Before-and-after object listings:
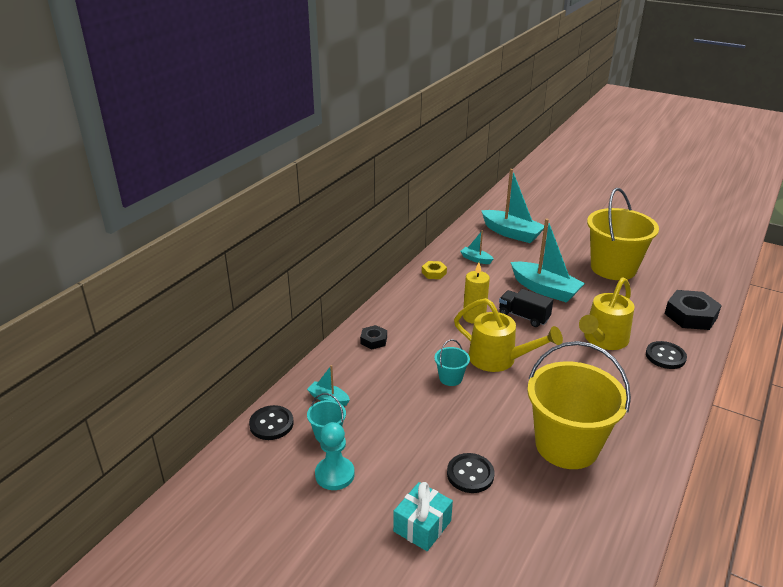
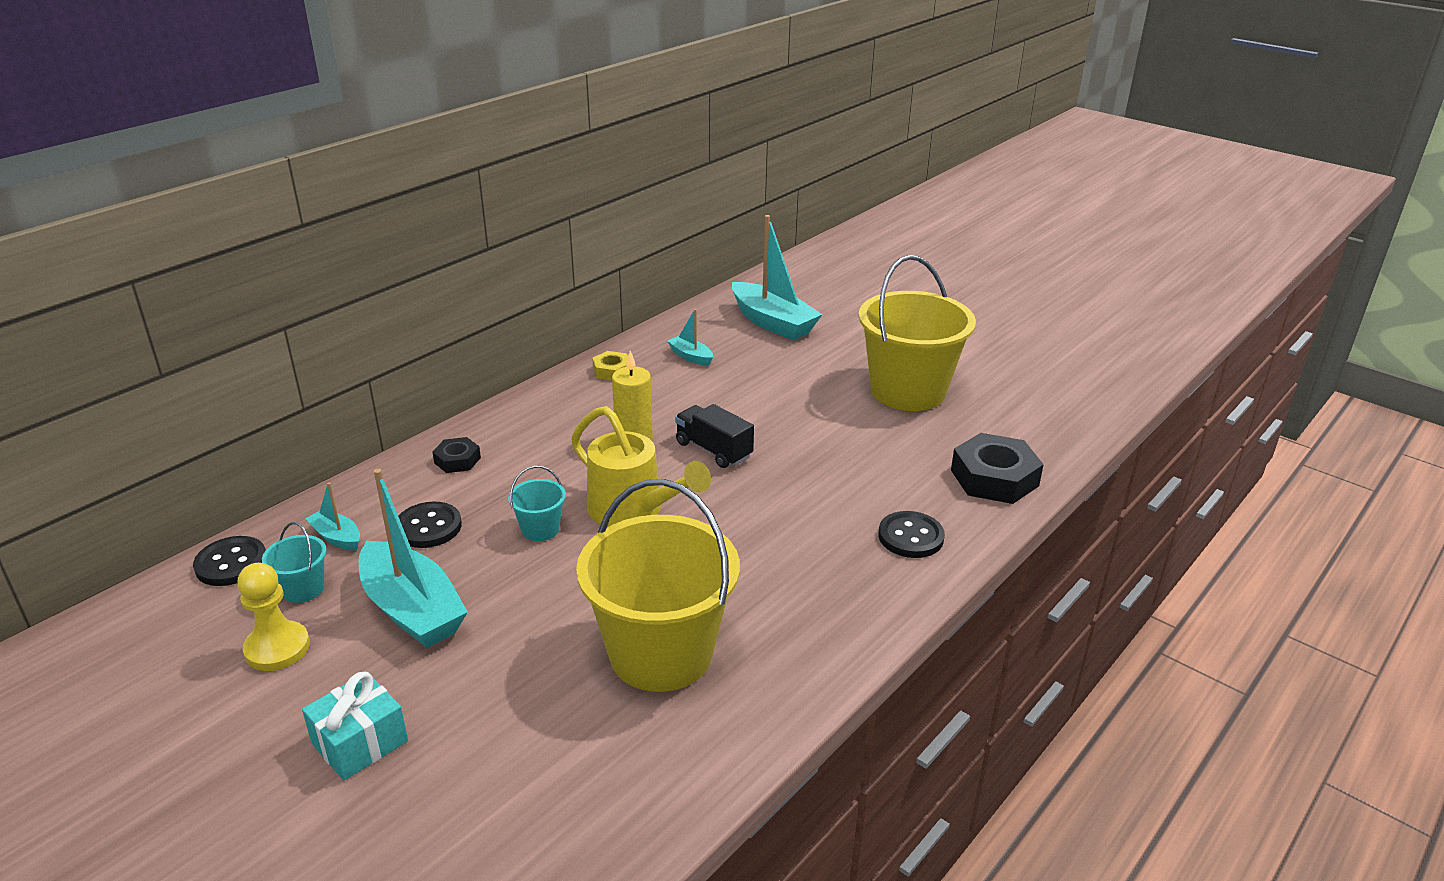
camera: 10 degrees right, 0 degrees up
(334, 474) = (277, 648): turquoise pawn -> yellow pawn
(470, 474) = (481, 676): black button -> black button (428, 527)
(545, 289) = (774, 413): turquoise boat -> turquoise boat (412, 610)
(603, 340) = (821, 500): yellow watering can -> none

» **WORK REQUIRED**
Reproduce the lines above exactly, image-free.

» **OUTPUT FOR THIS EXERCISE**
camera: 10 degrees right, 0 degrees up
(334, 474) = (277, 648): turquoise pawn -> yellow pawn
(470, 474) = (481, 676): black button -> black button (428, 527)
(545, 289) = (774, 413): turquoise boat -> turquoise boat (412, 610)
(603, 340) = (821, 500): yellow watering can -> none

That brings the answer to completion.